* **Data items**:
============================================================
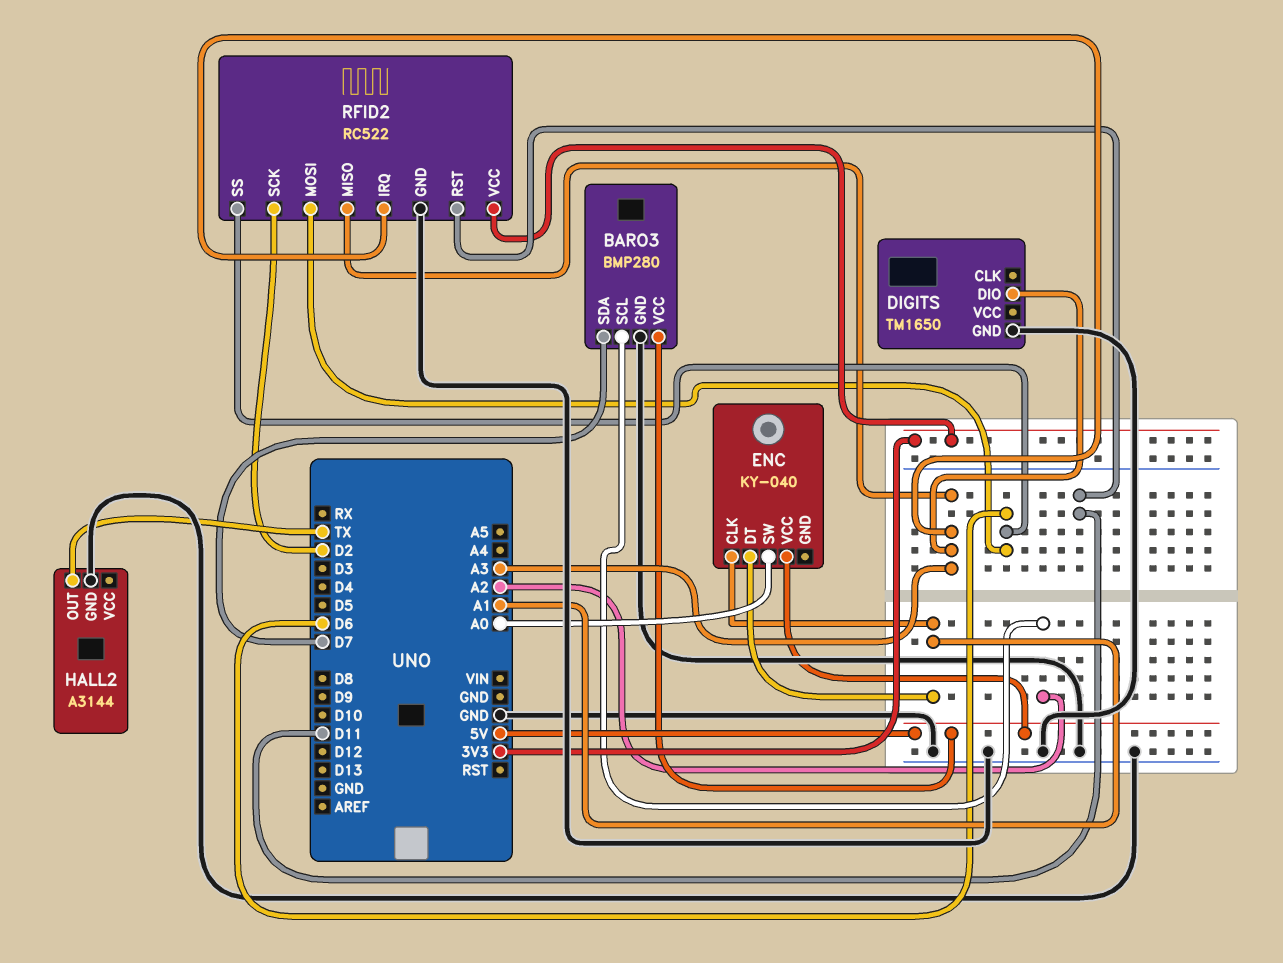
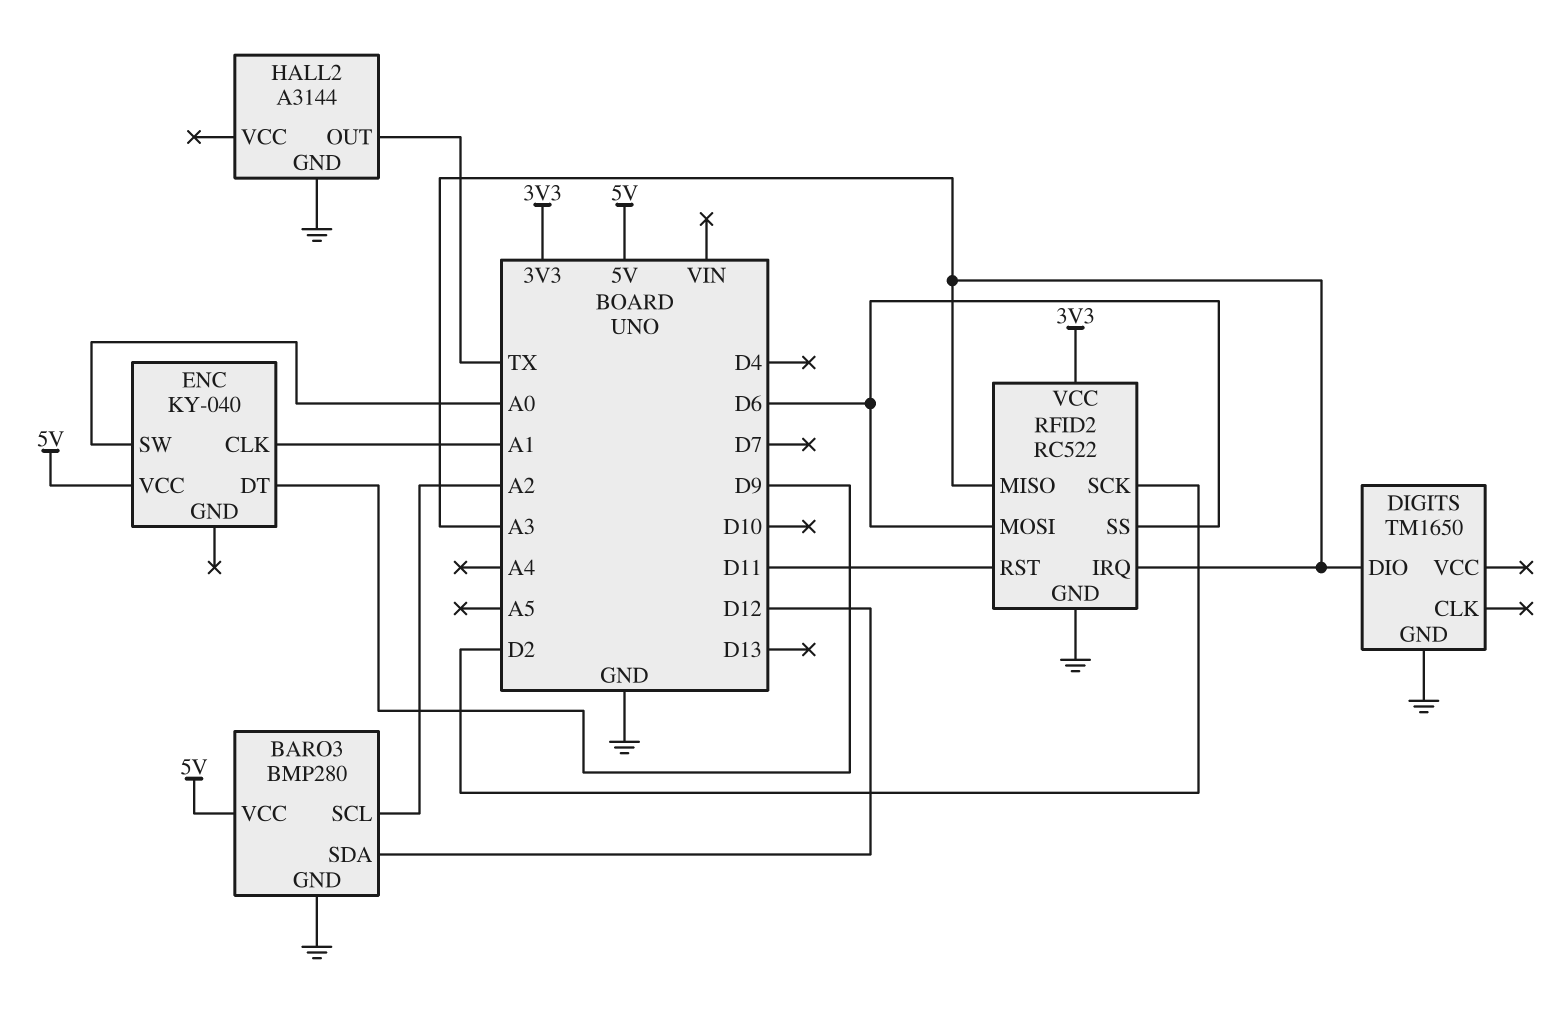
BARO3 pin SDA: D7 -> D12
ENC pin DT: A1 -> D9

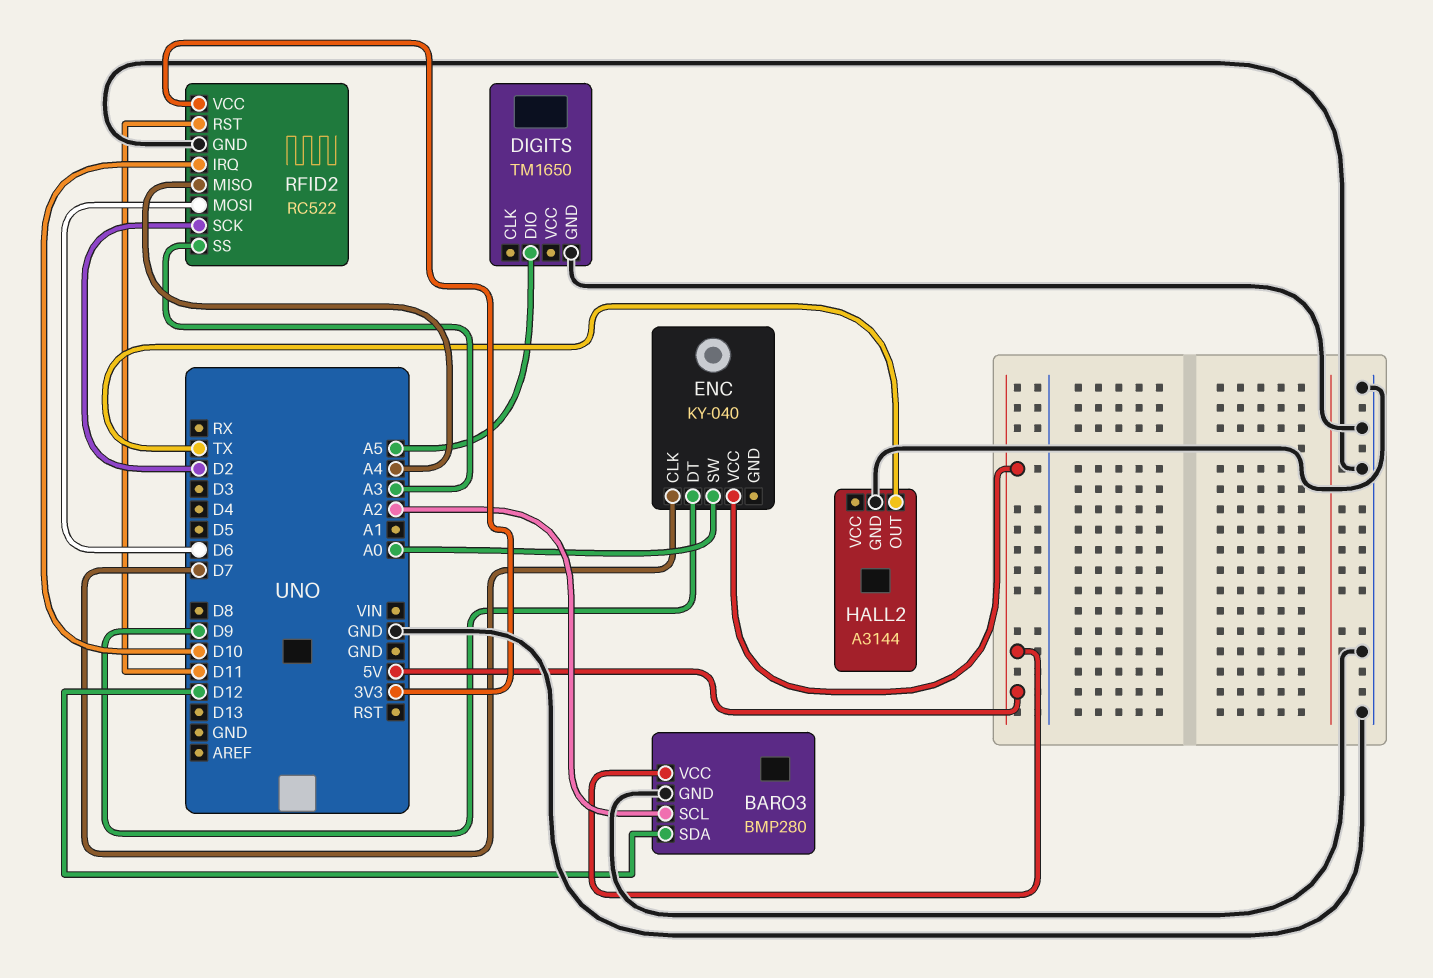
DIGITS pin DIO: A3 -> A5
ENC pin CLK: A1 -> D7
RFID2 pin IRQ: A3 -> D10
RFID2 pin MISO: A3 -> A4
RFID2 pin SS: D6 -> A3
============================================================
* **EXERCISE OBJECTIVE**: Please output only the lines running from the one that holds "ENC pin DT: A1 -> D9" through the last line of the entries, both ends included, without any images.

* **RESPONSE TO THIS TASK**:
ENC pin DT: A1 -> D9

DIGITS pin DIO: A3 -> A5
ENC pin CLK: A1 -> D7
RFID2 pin IRQ: A3 -> D10
RFID2 pin MISO: A3 -> A4
RFID2 pin SS: D6 -> A3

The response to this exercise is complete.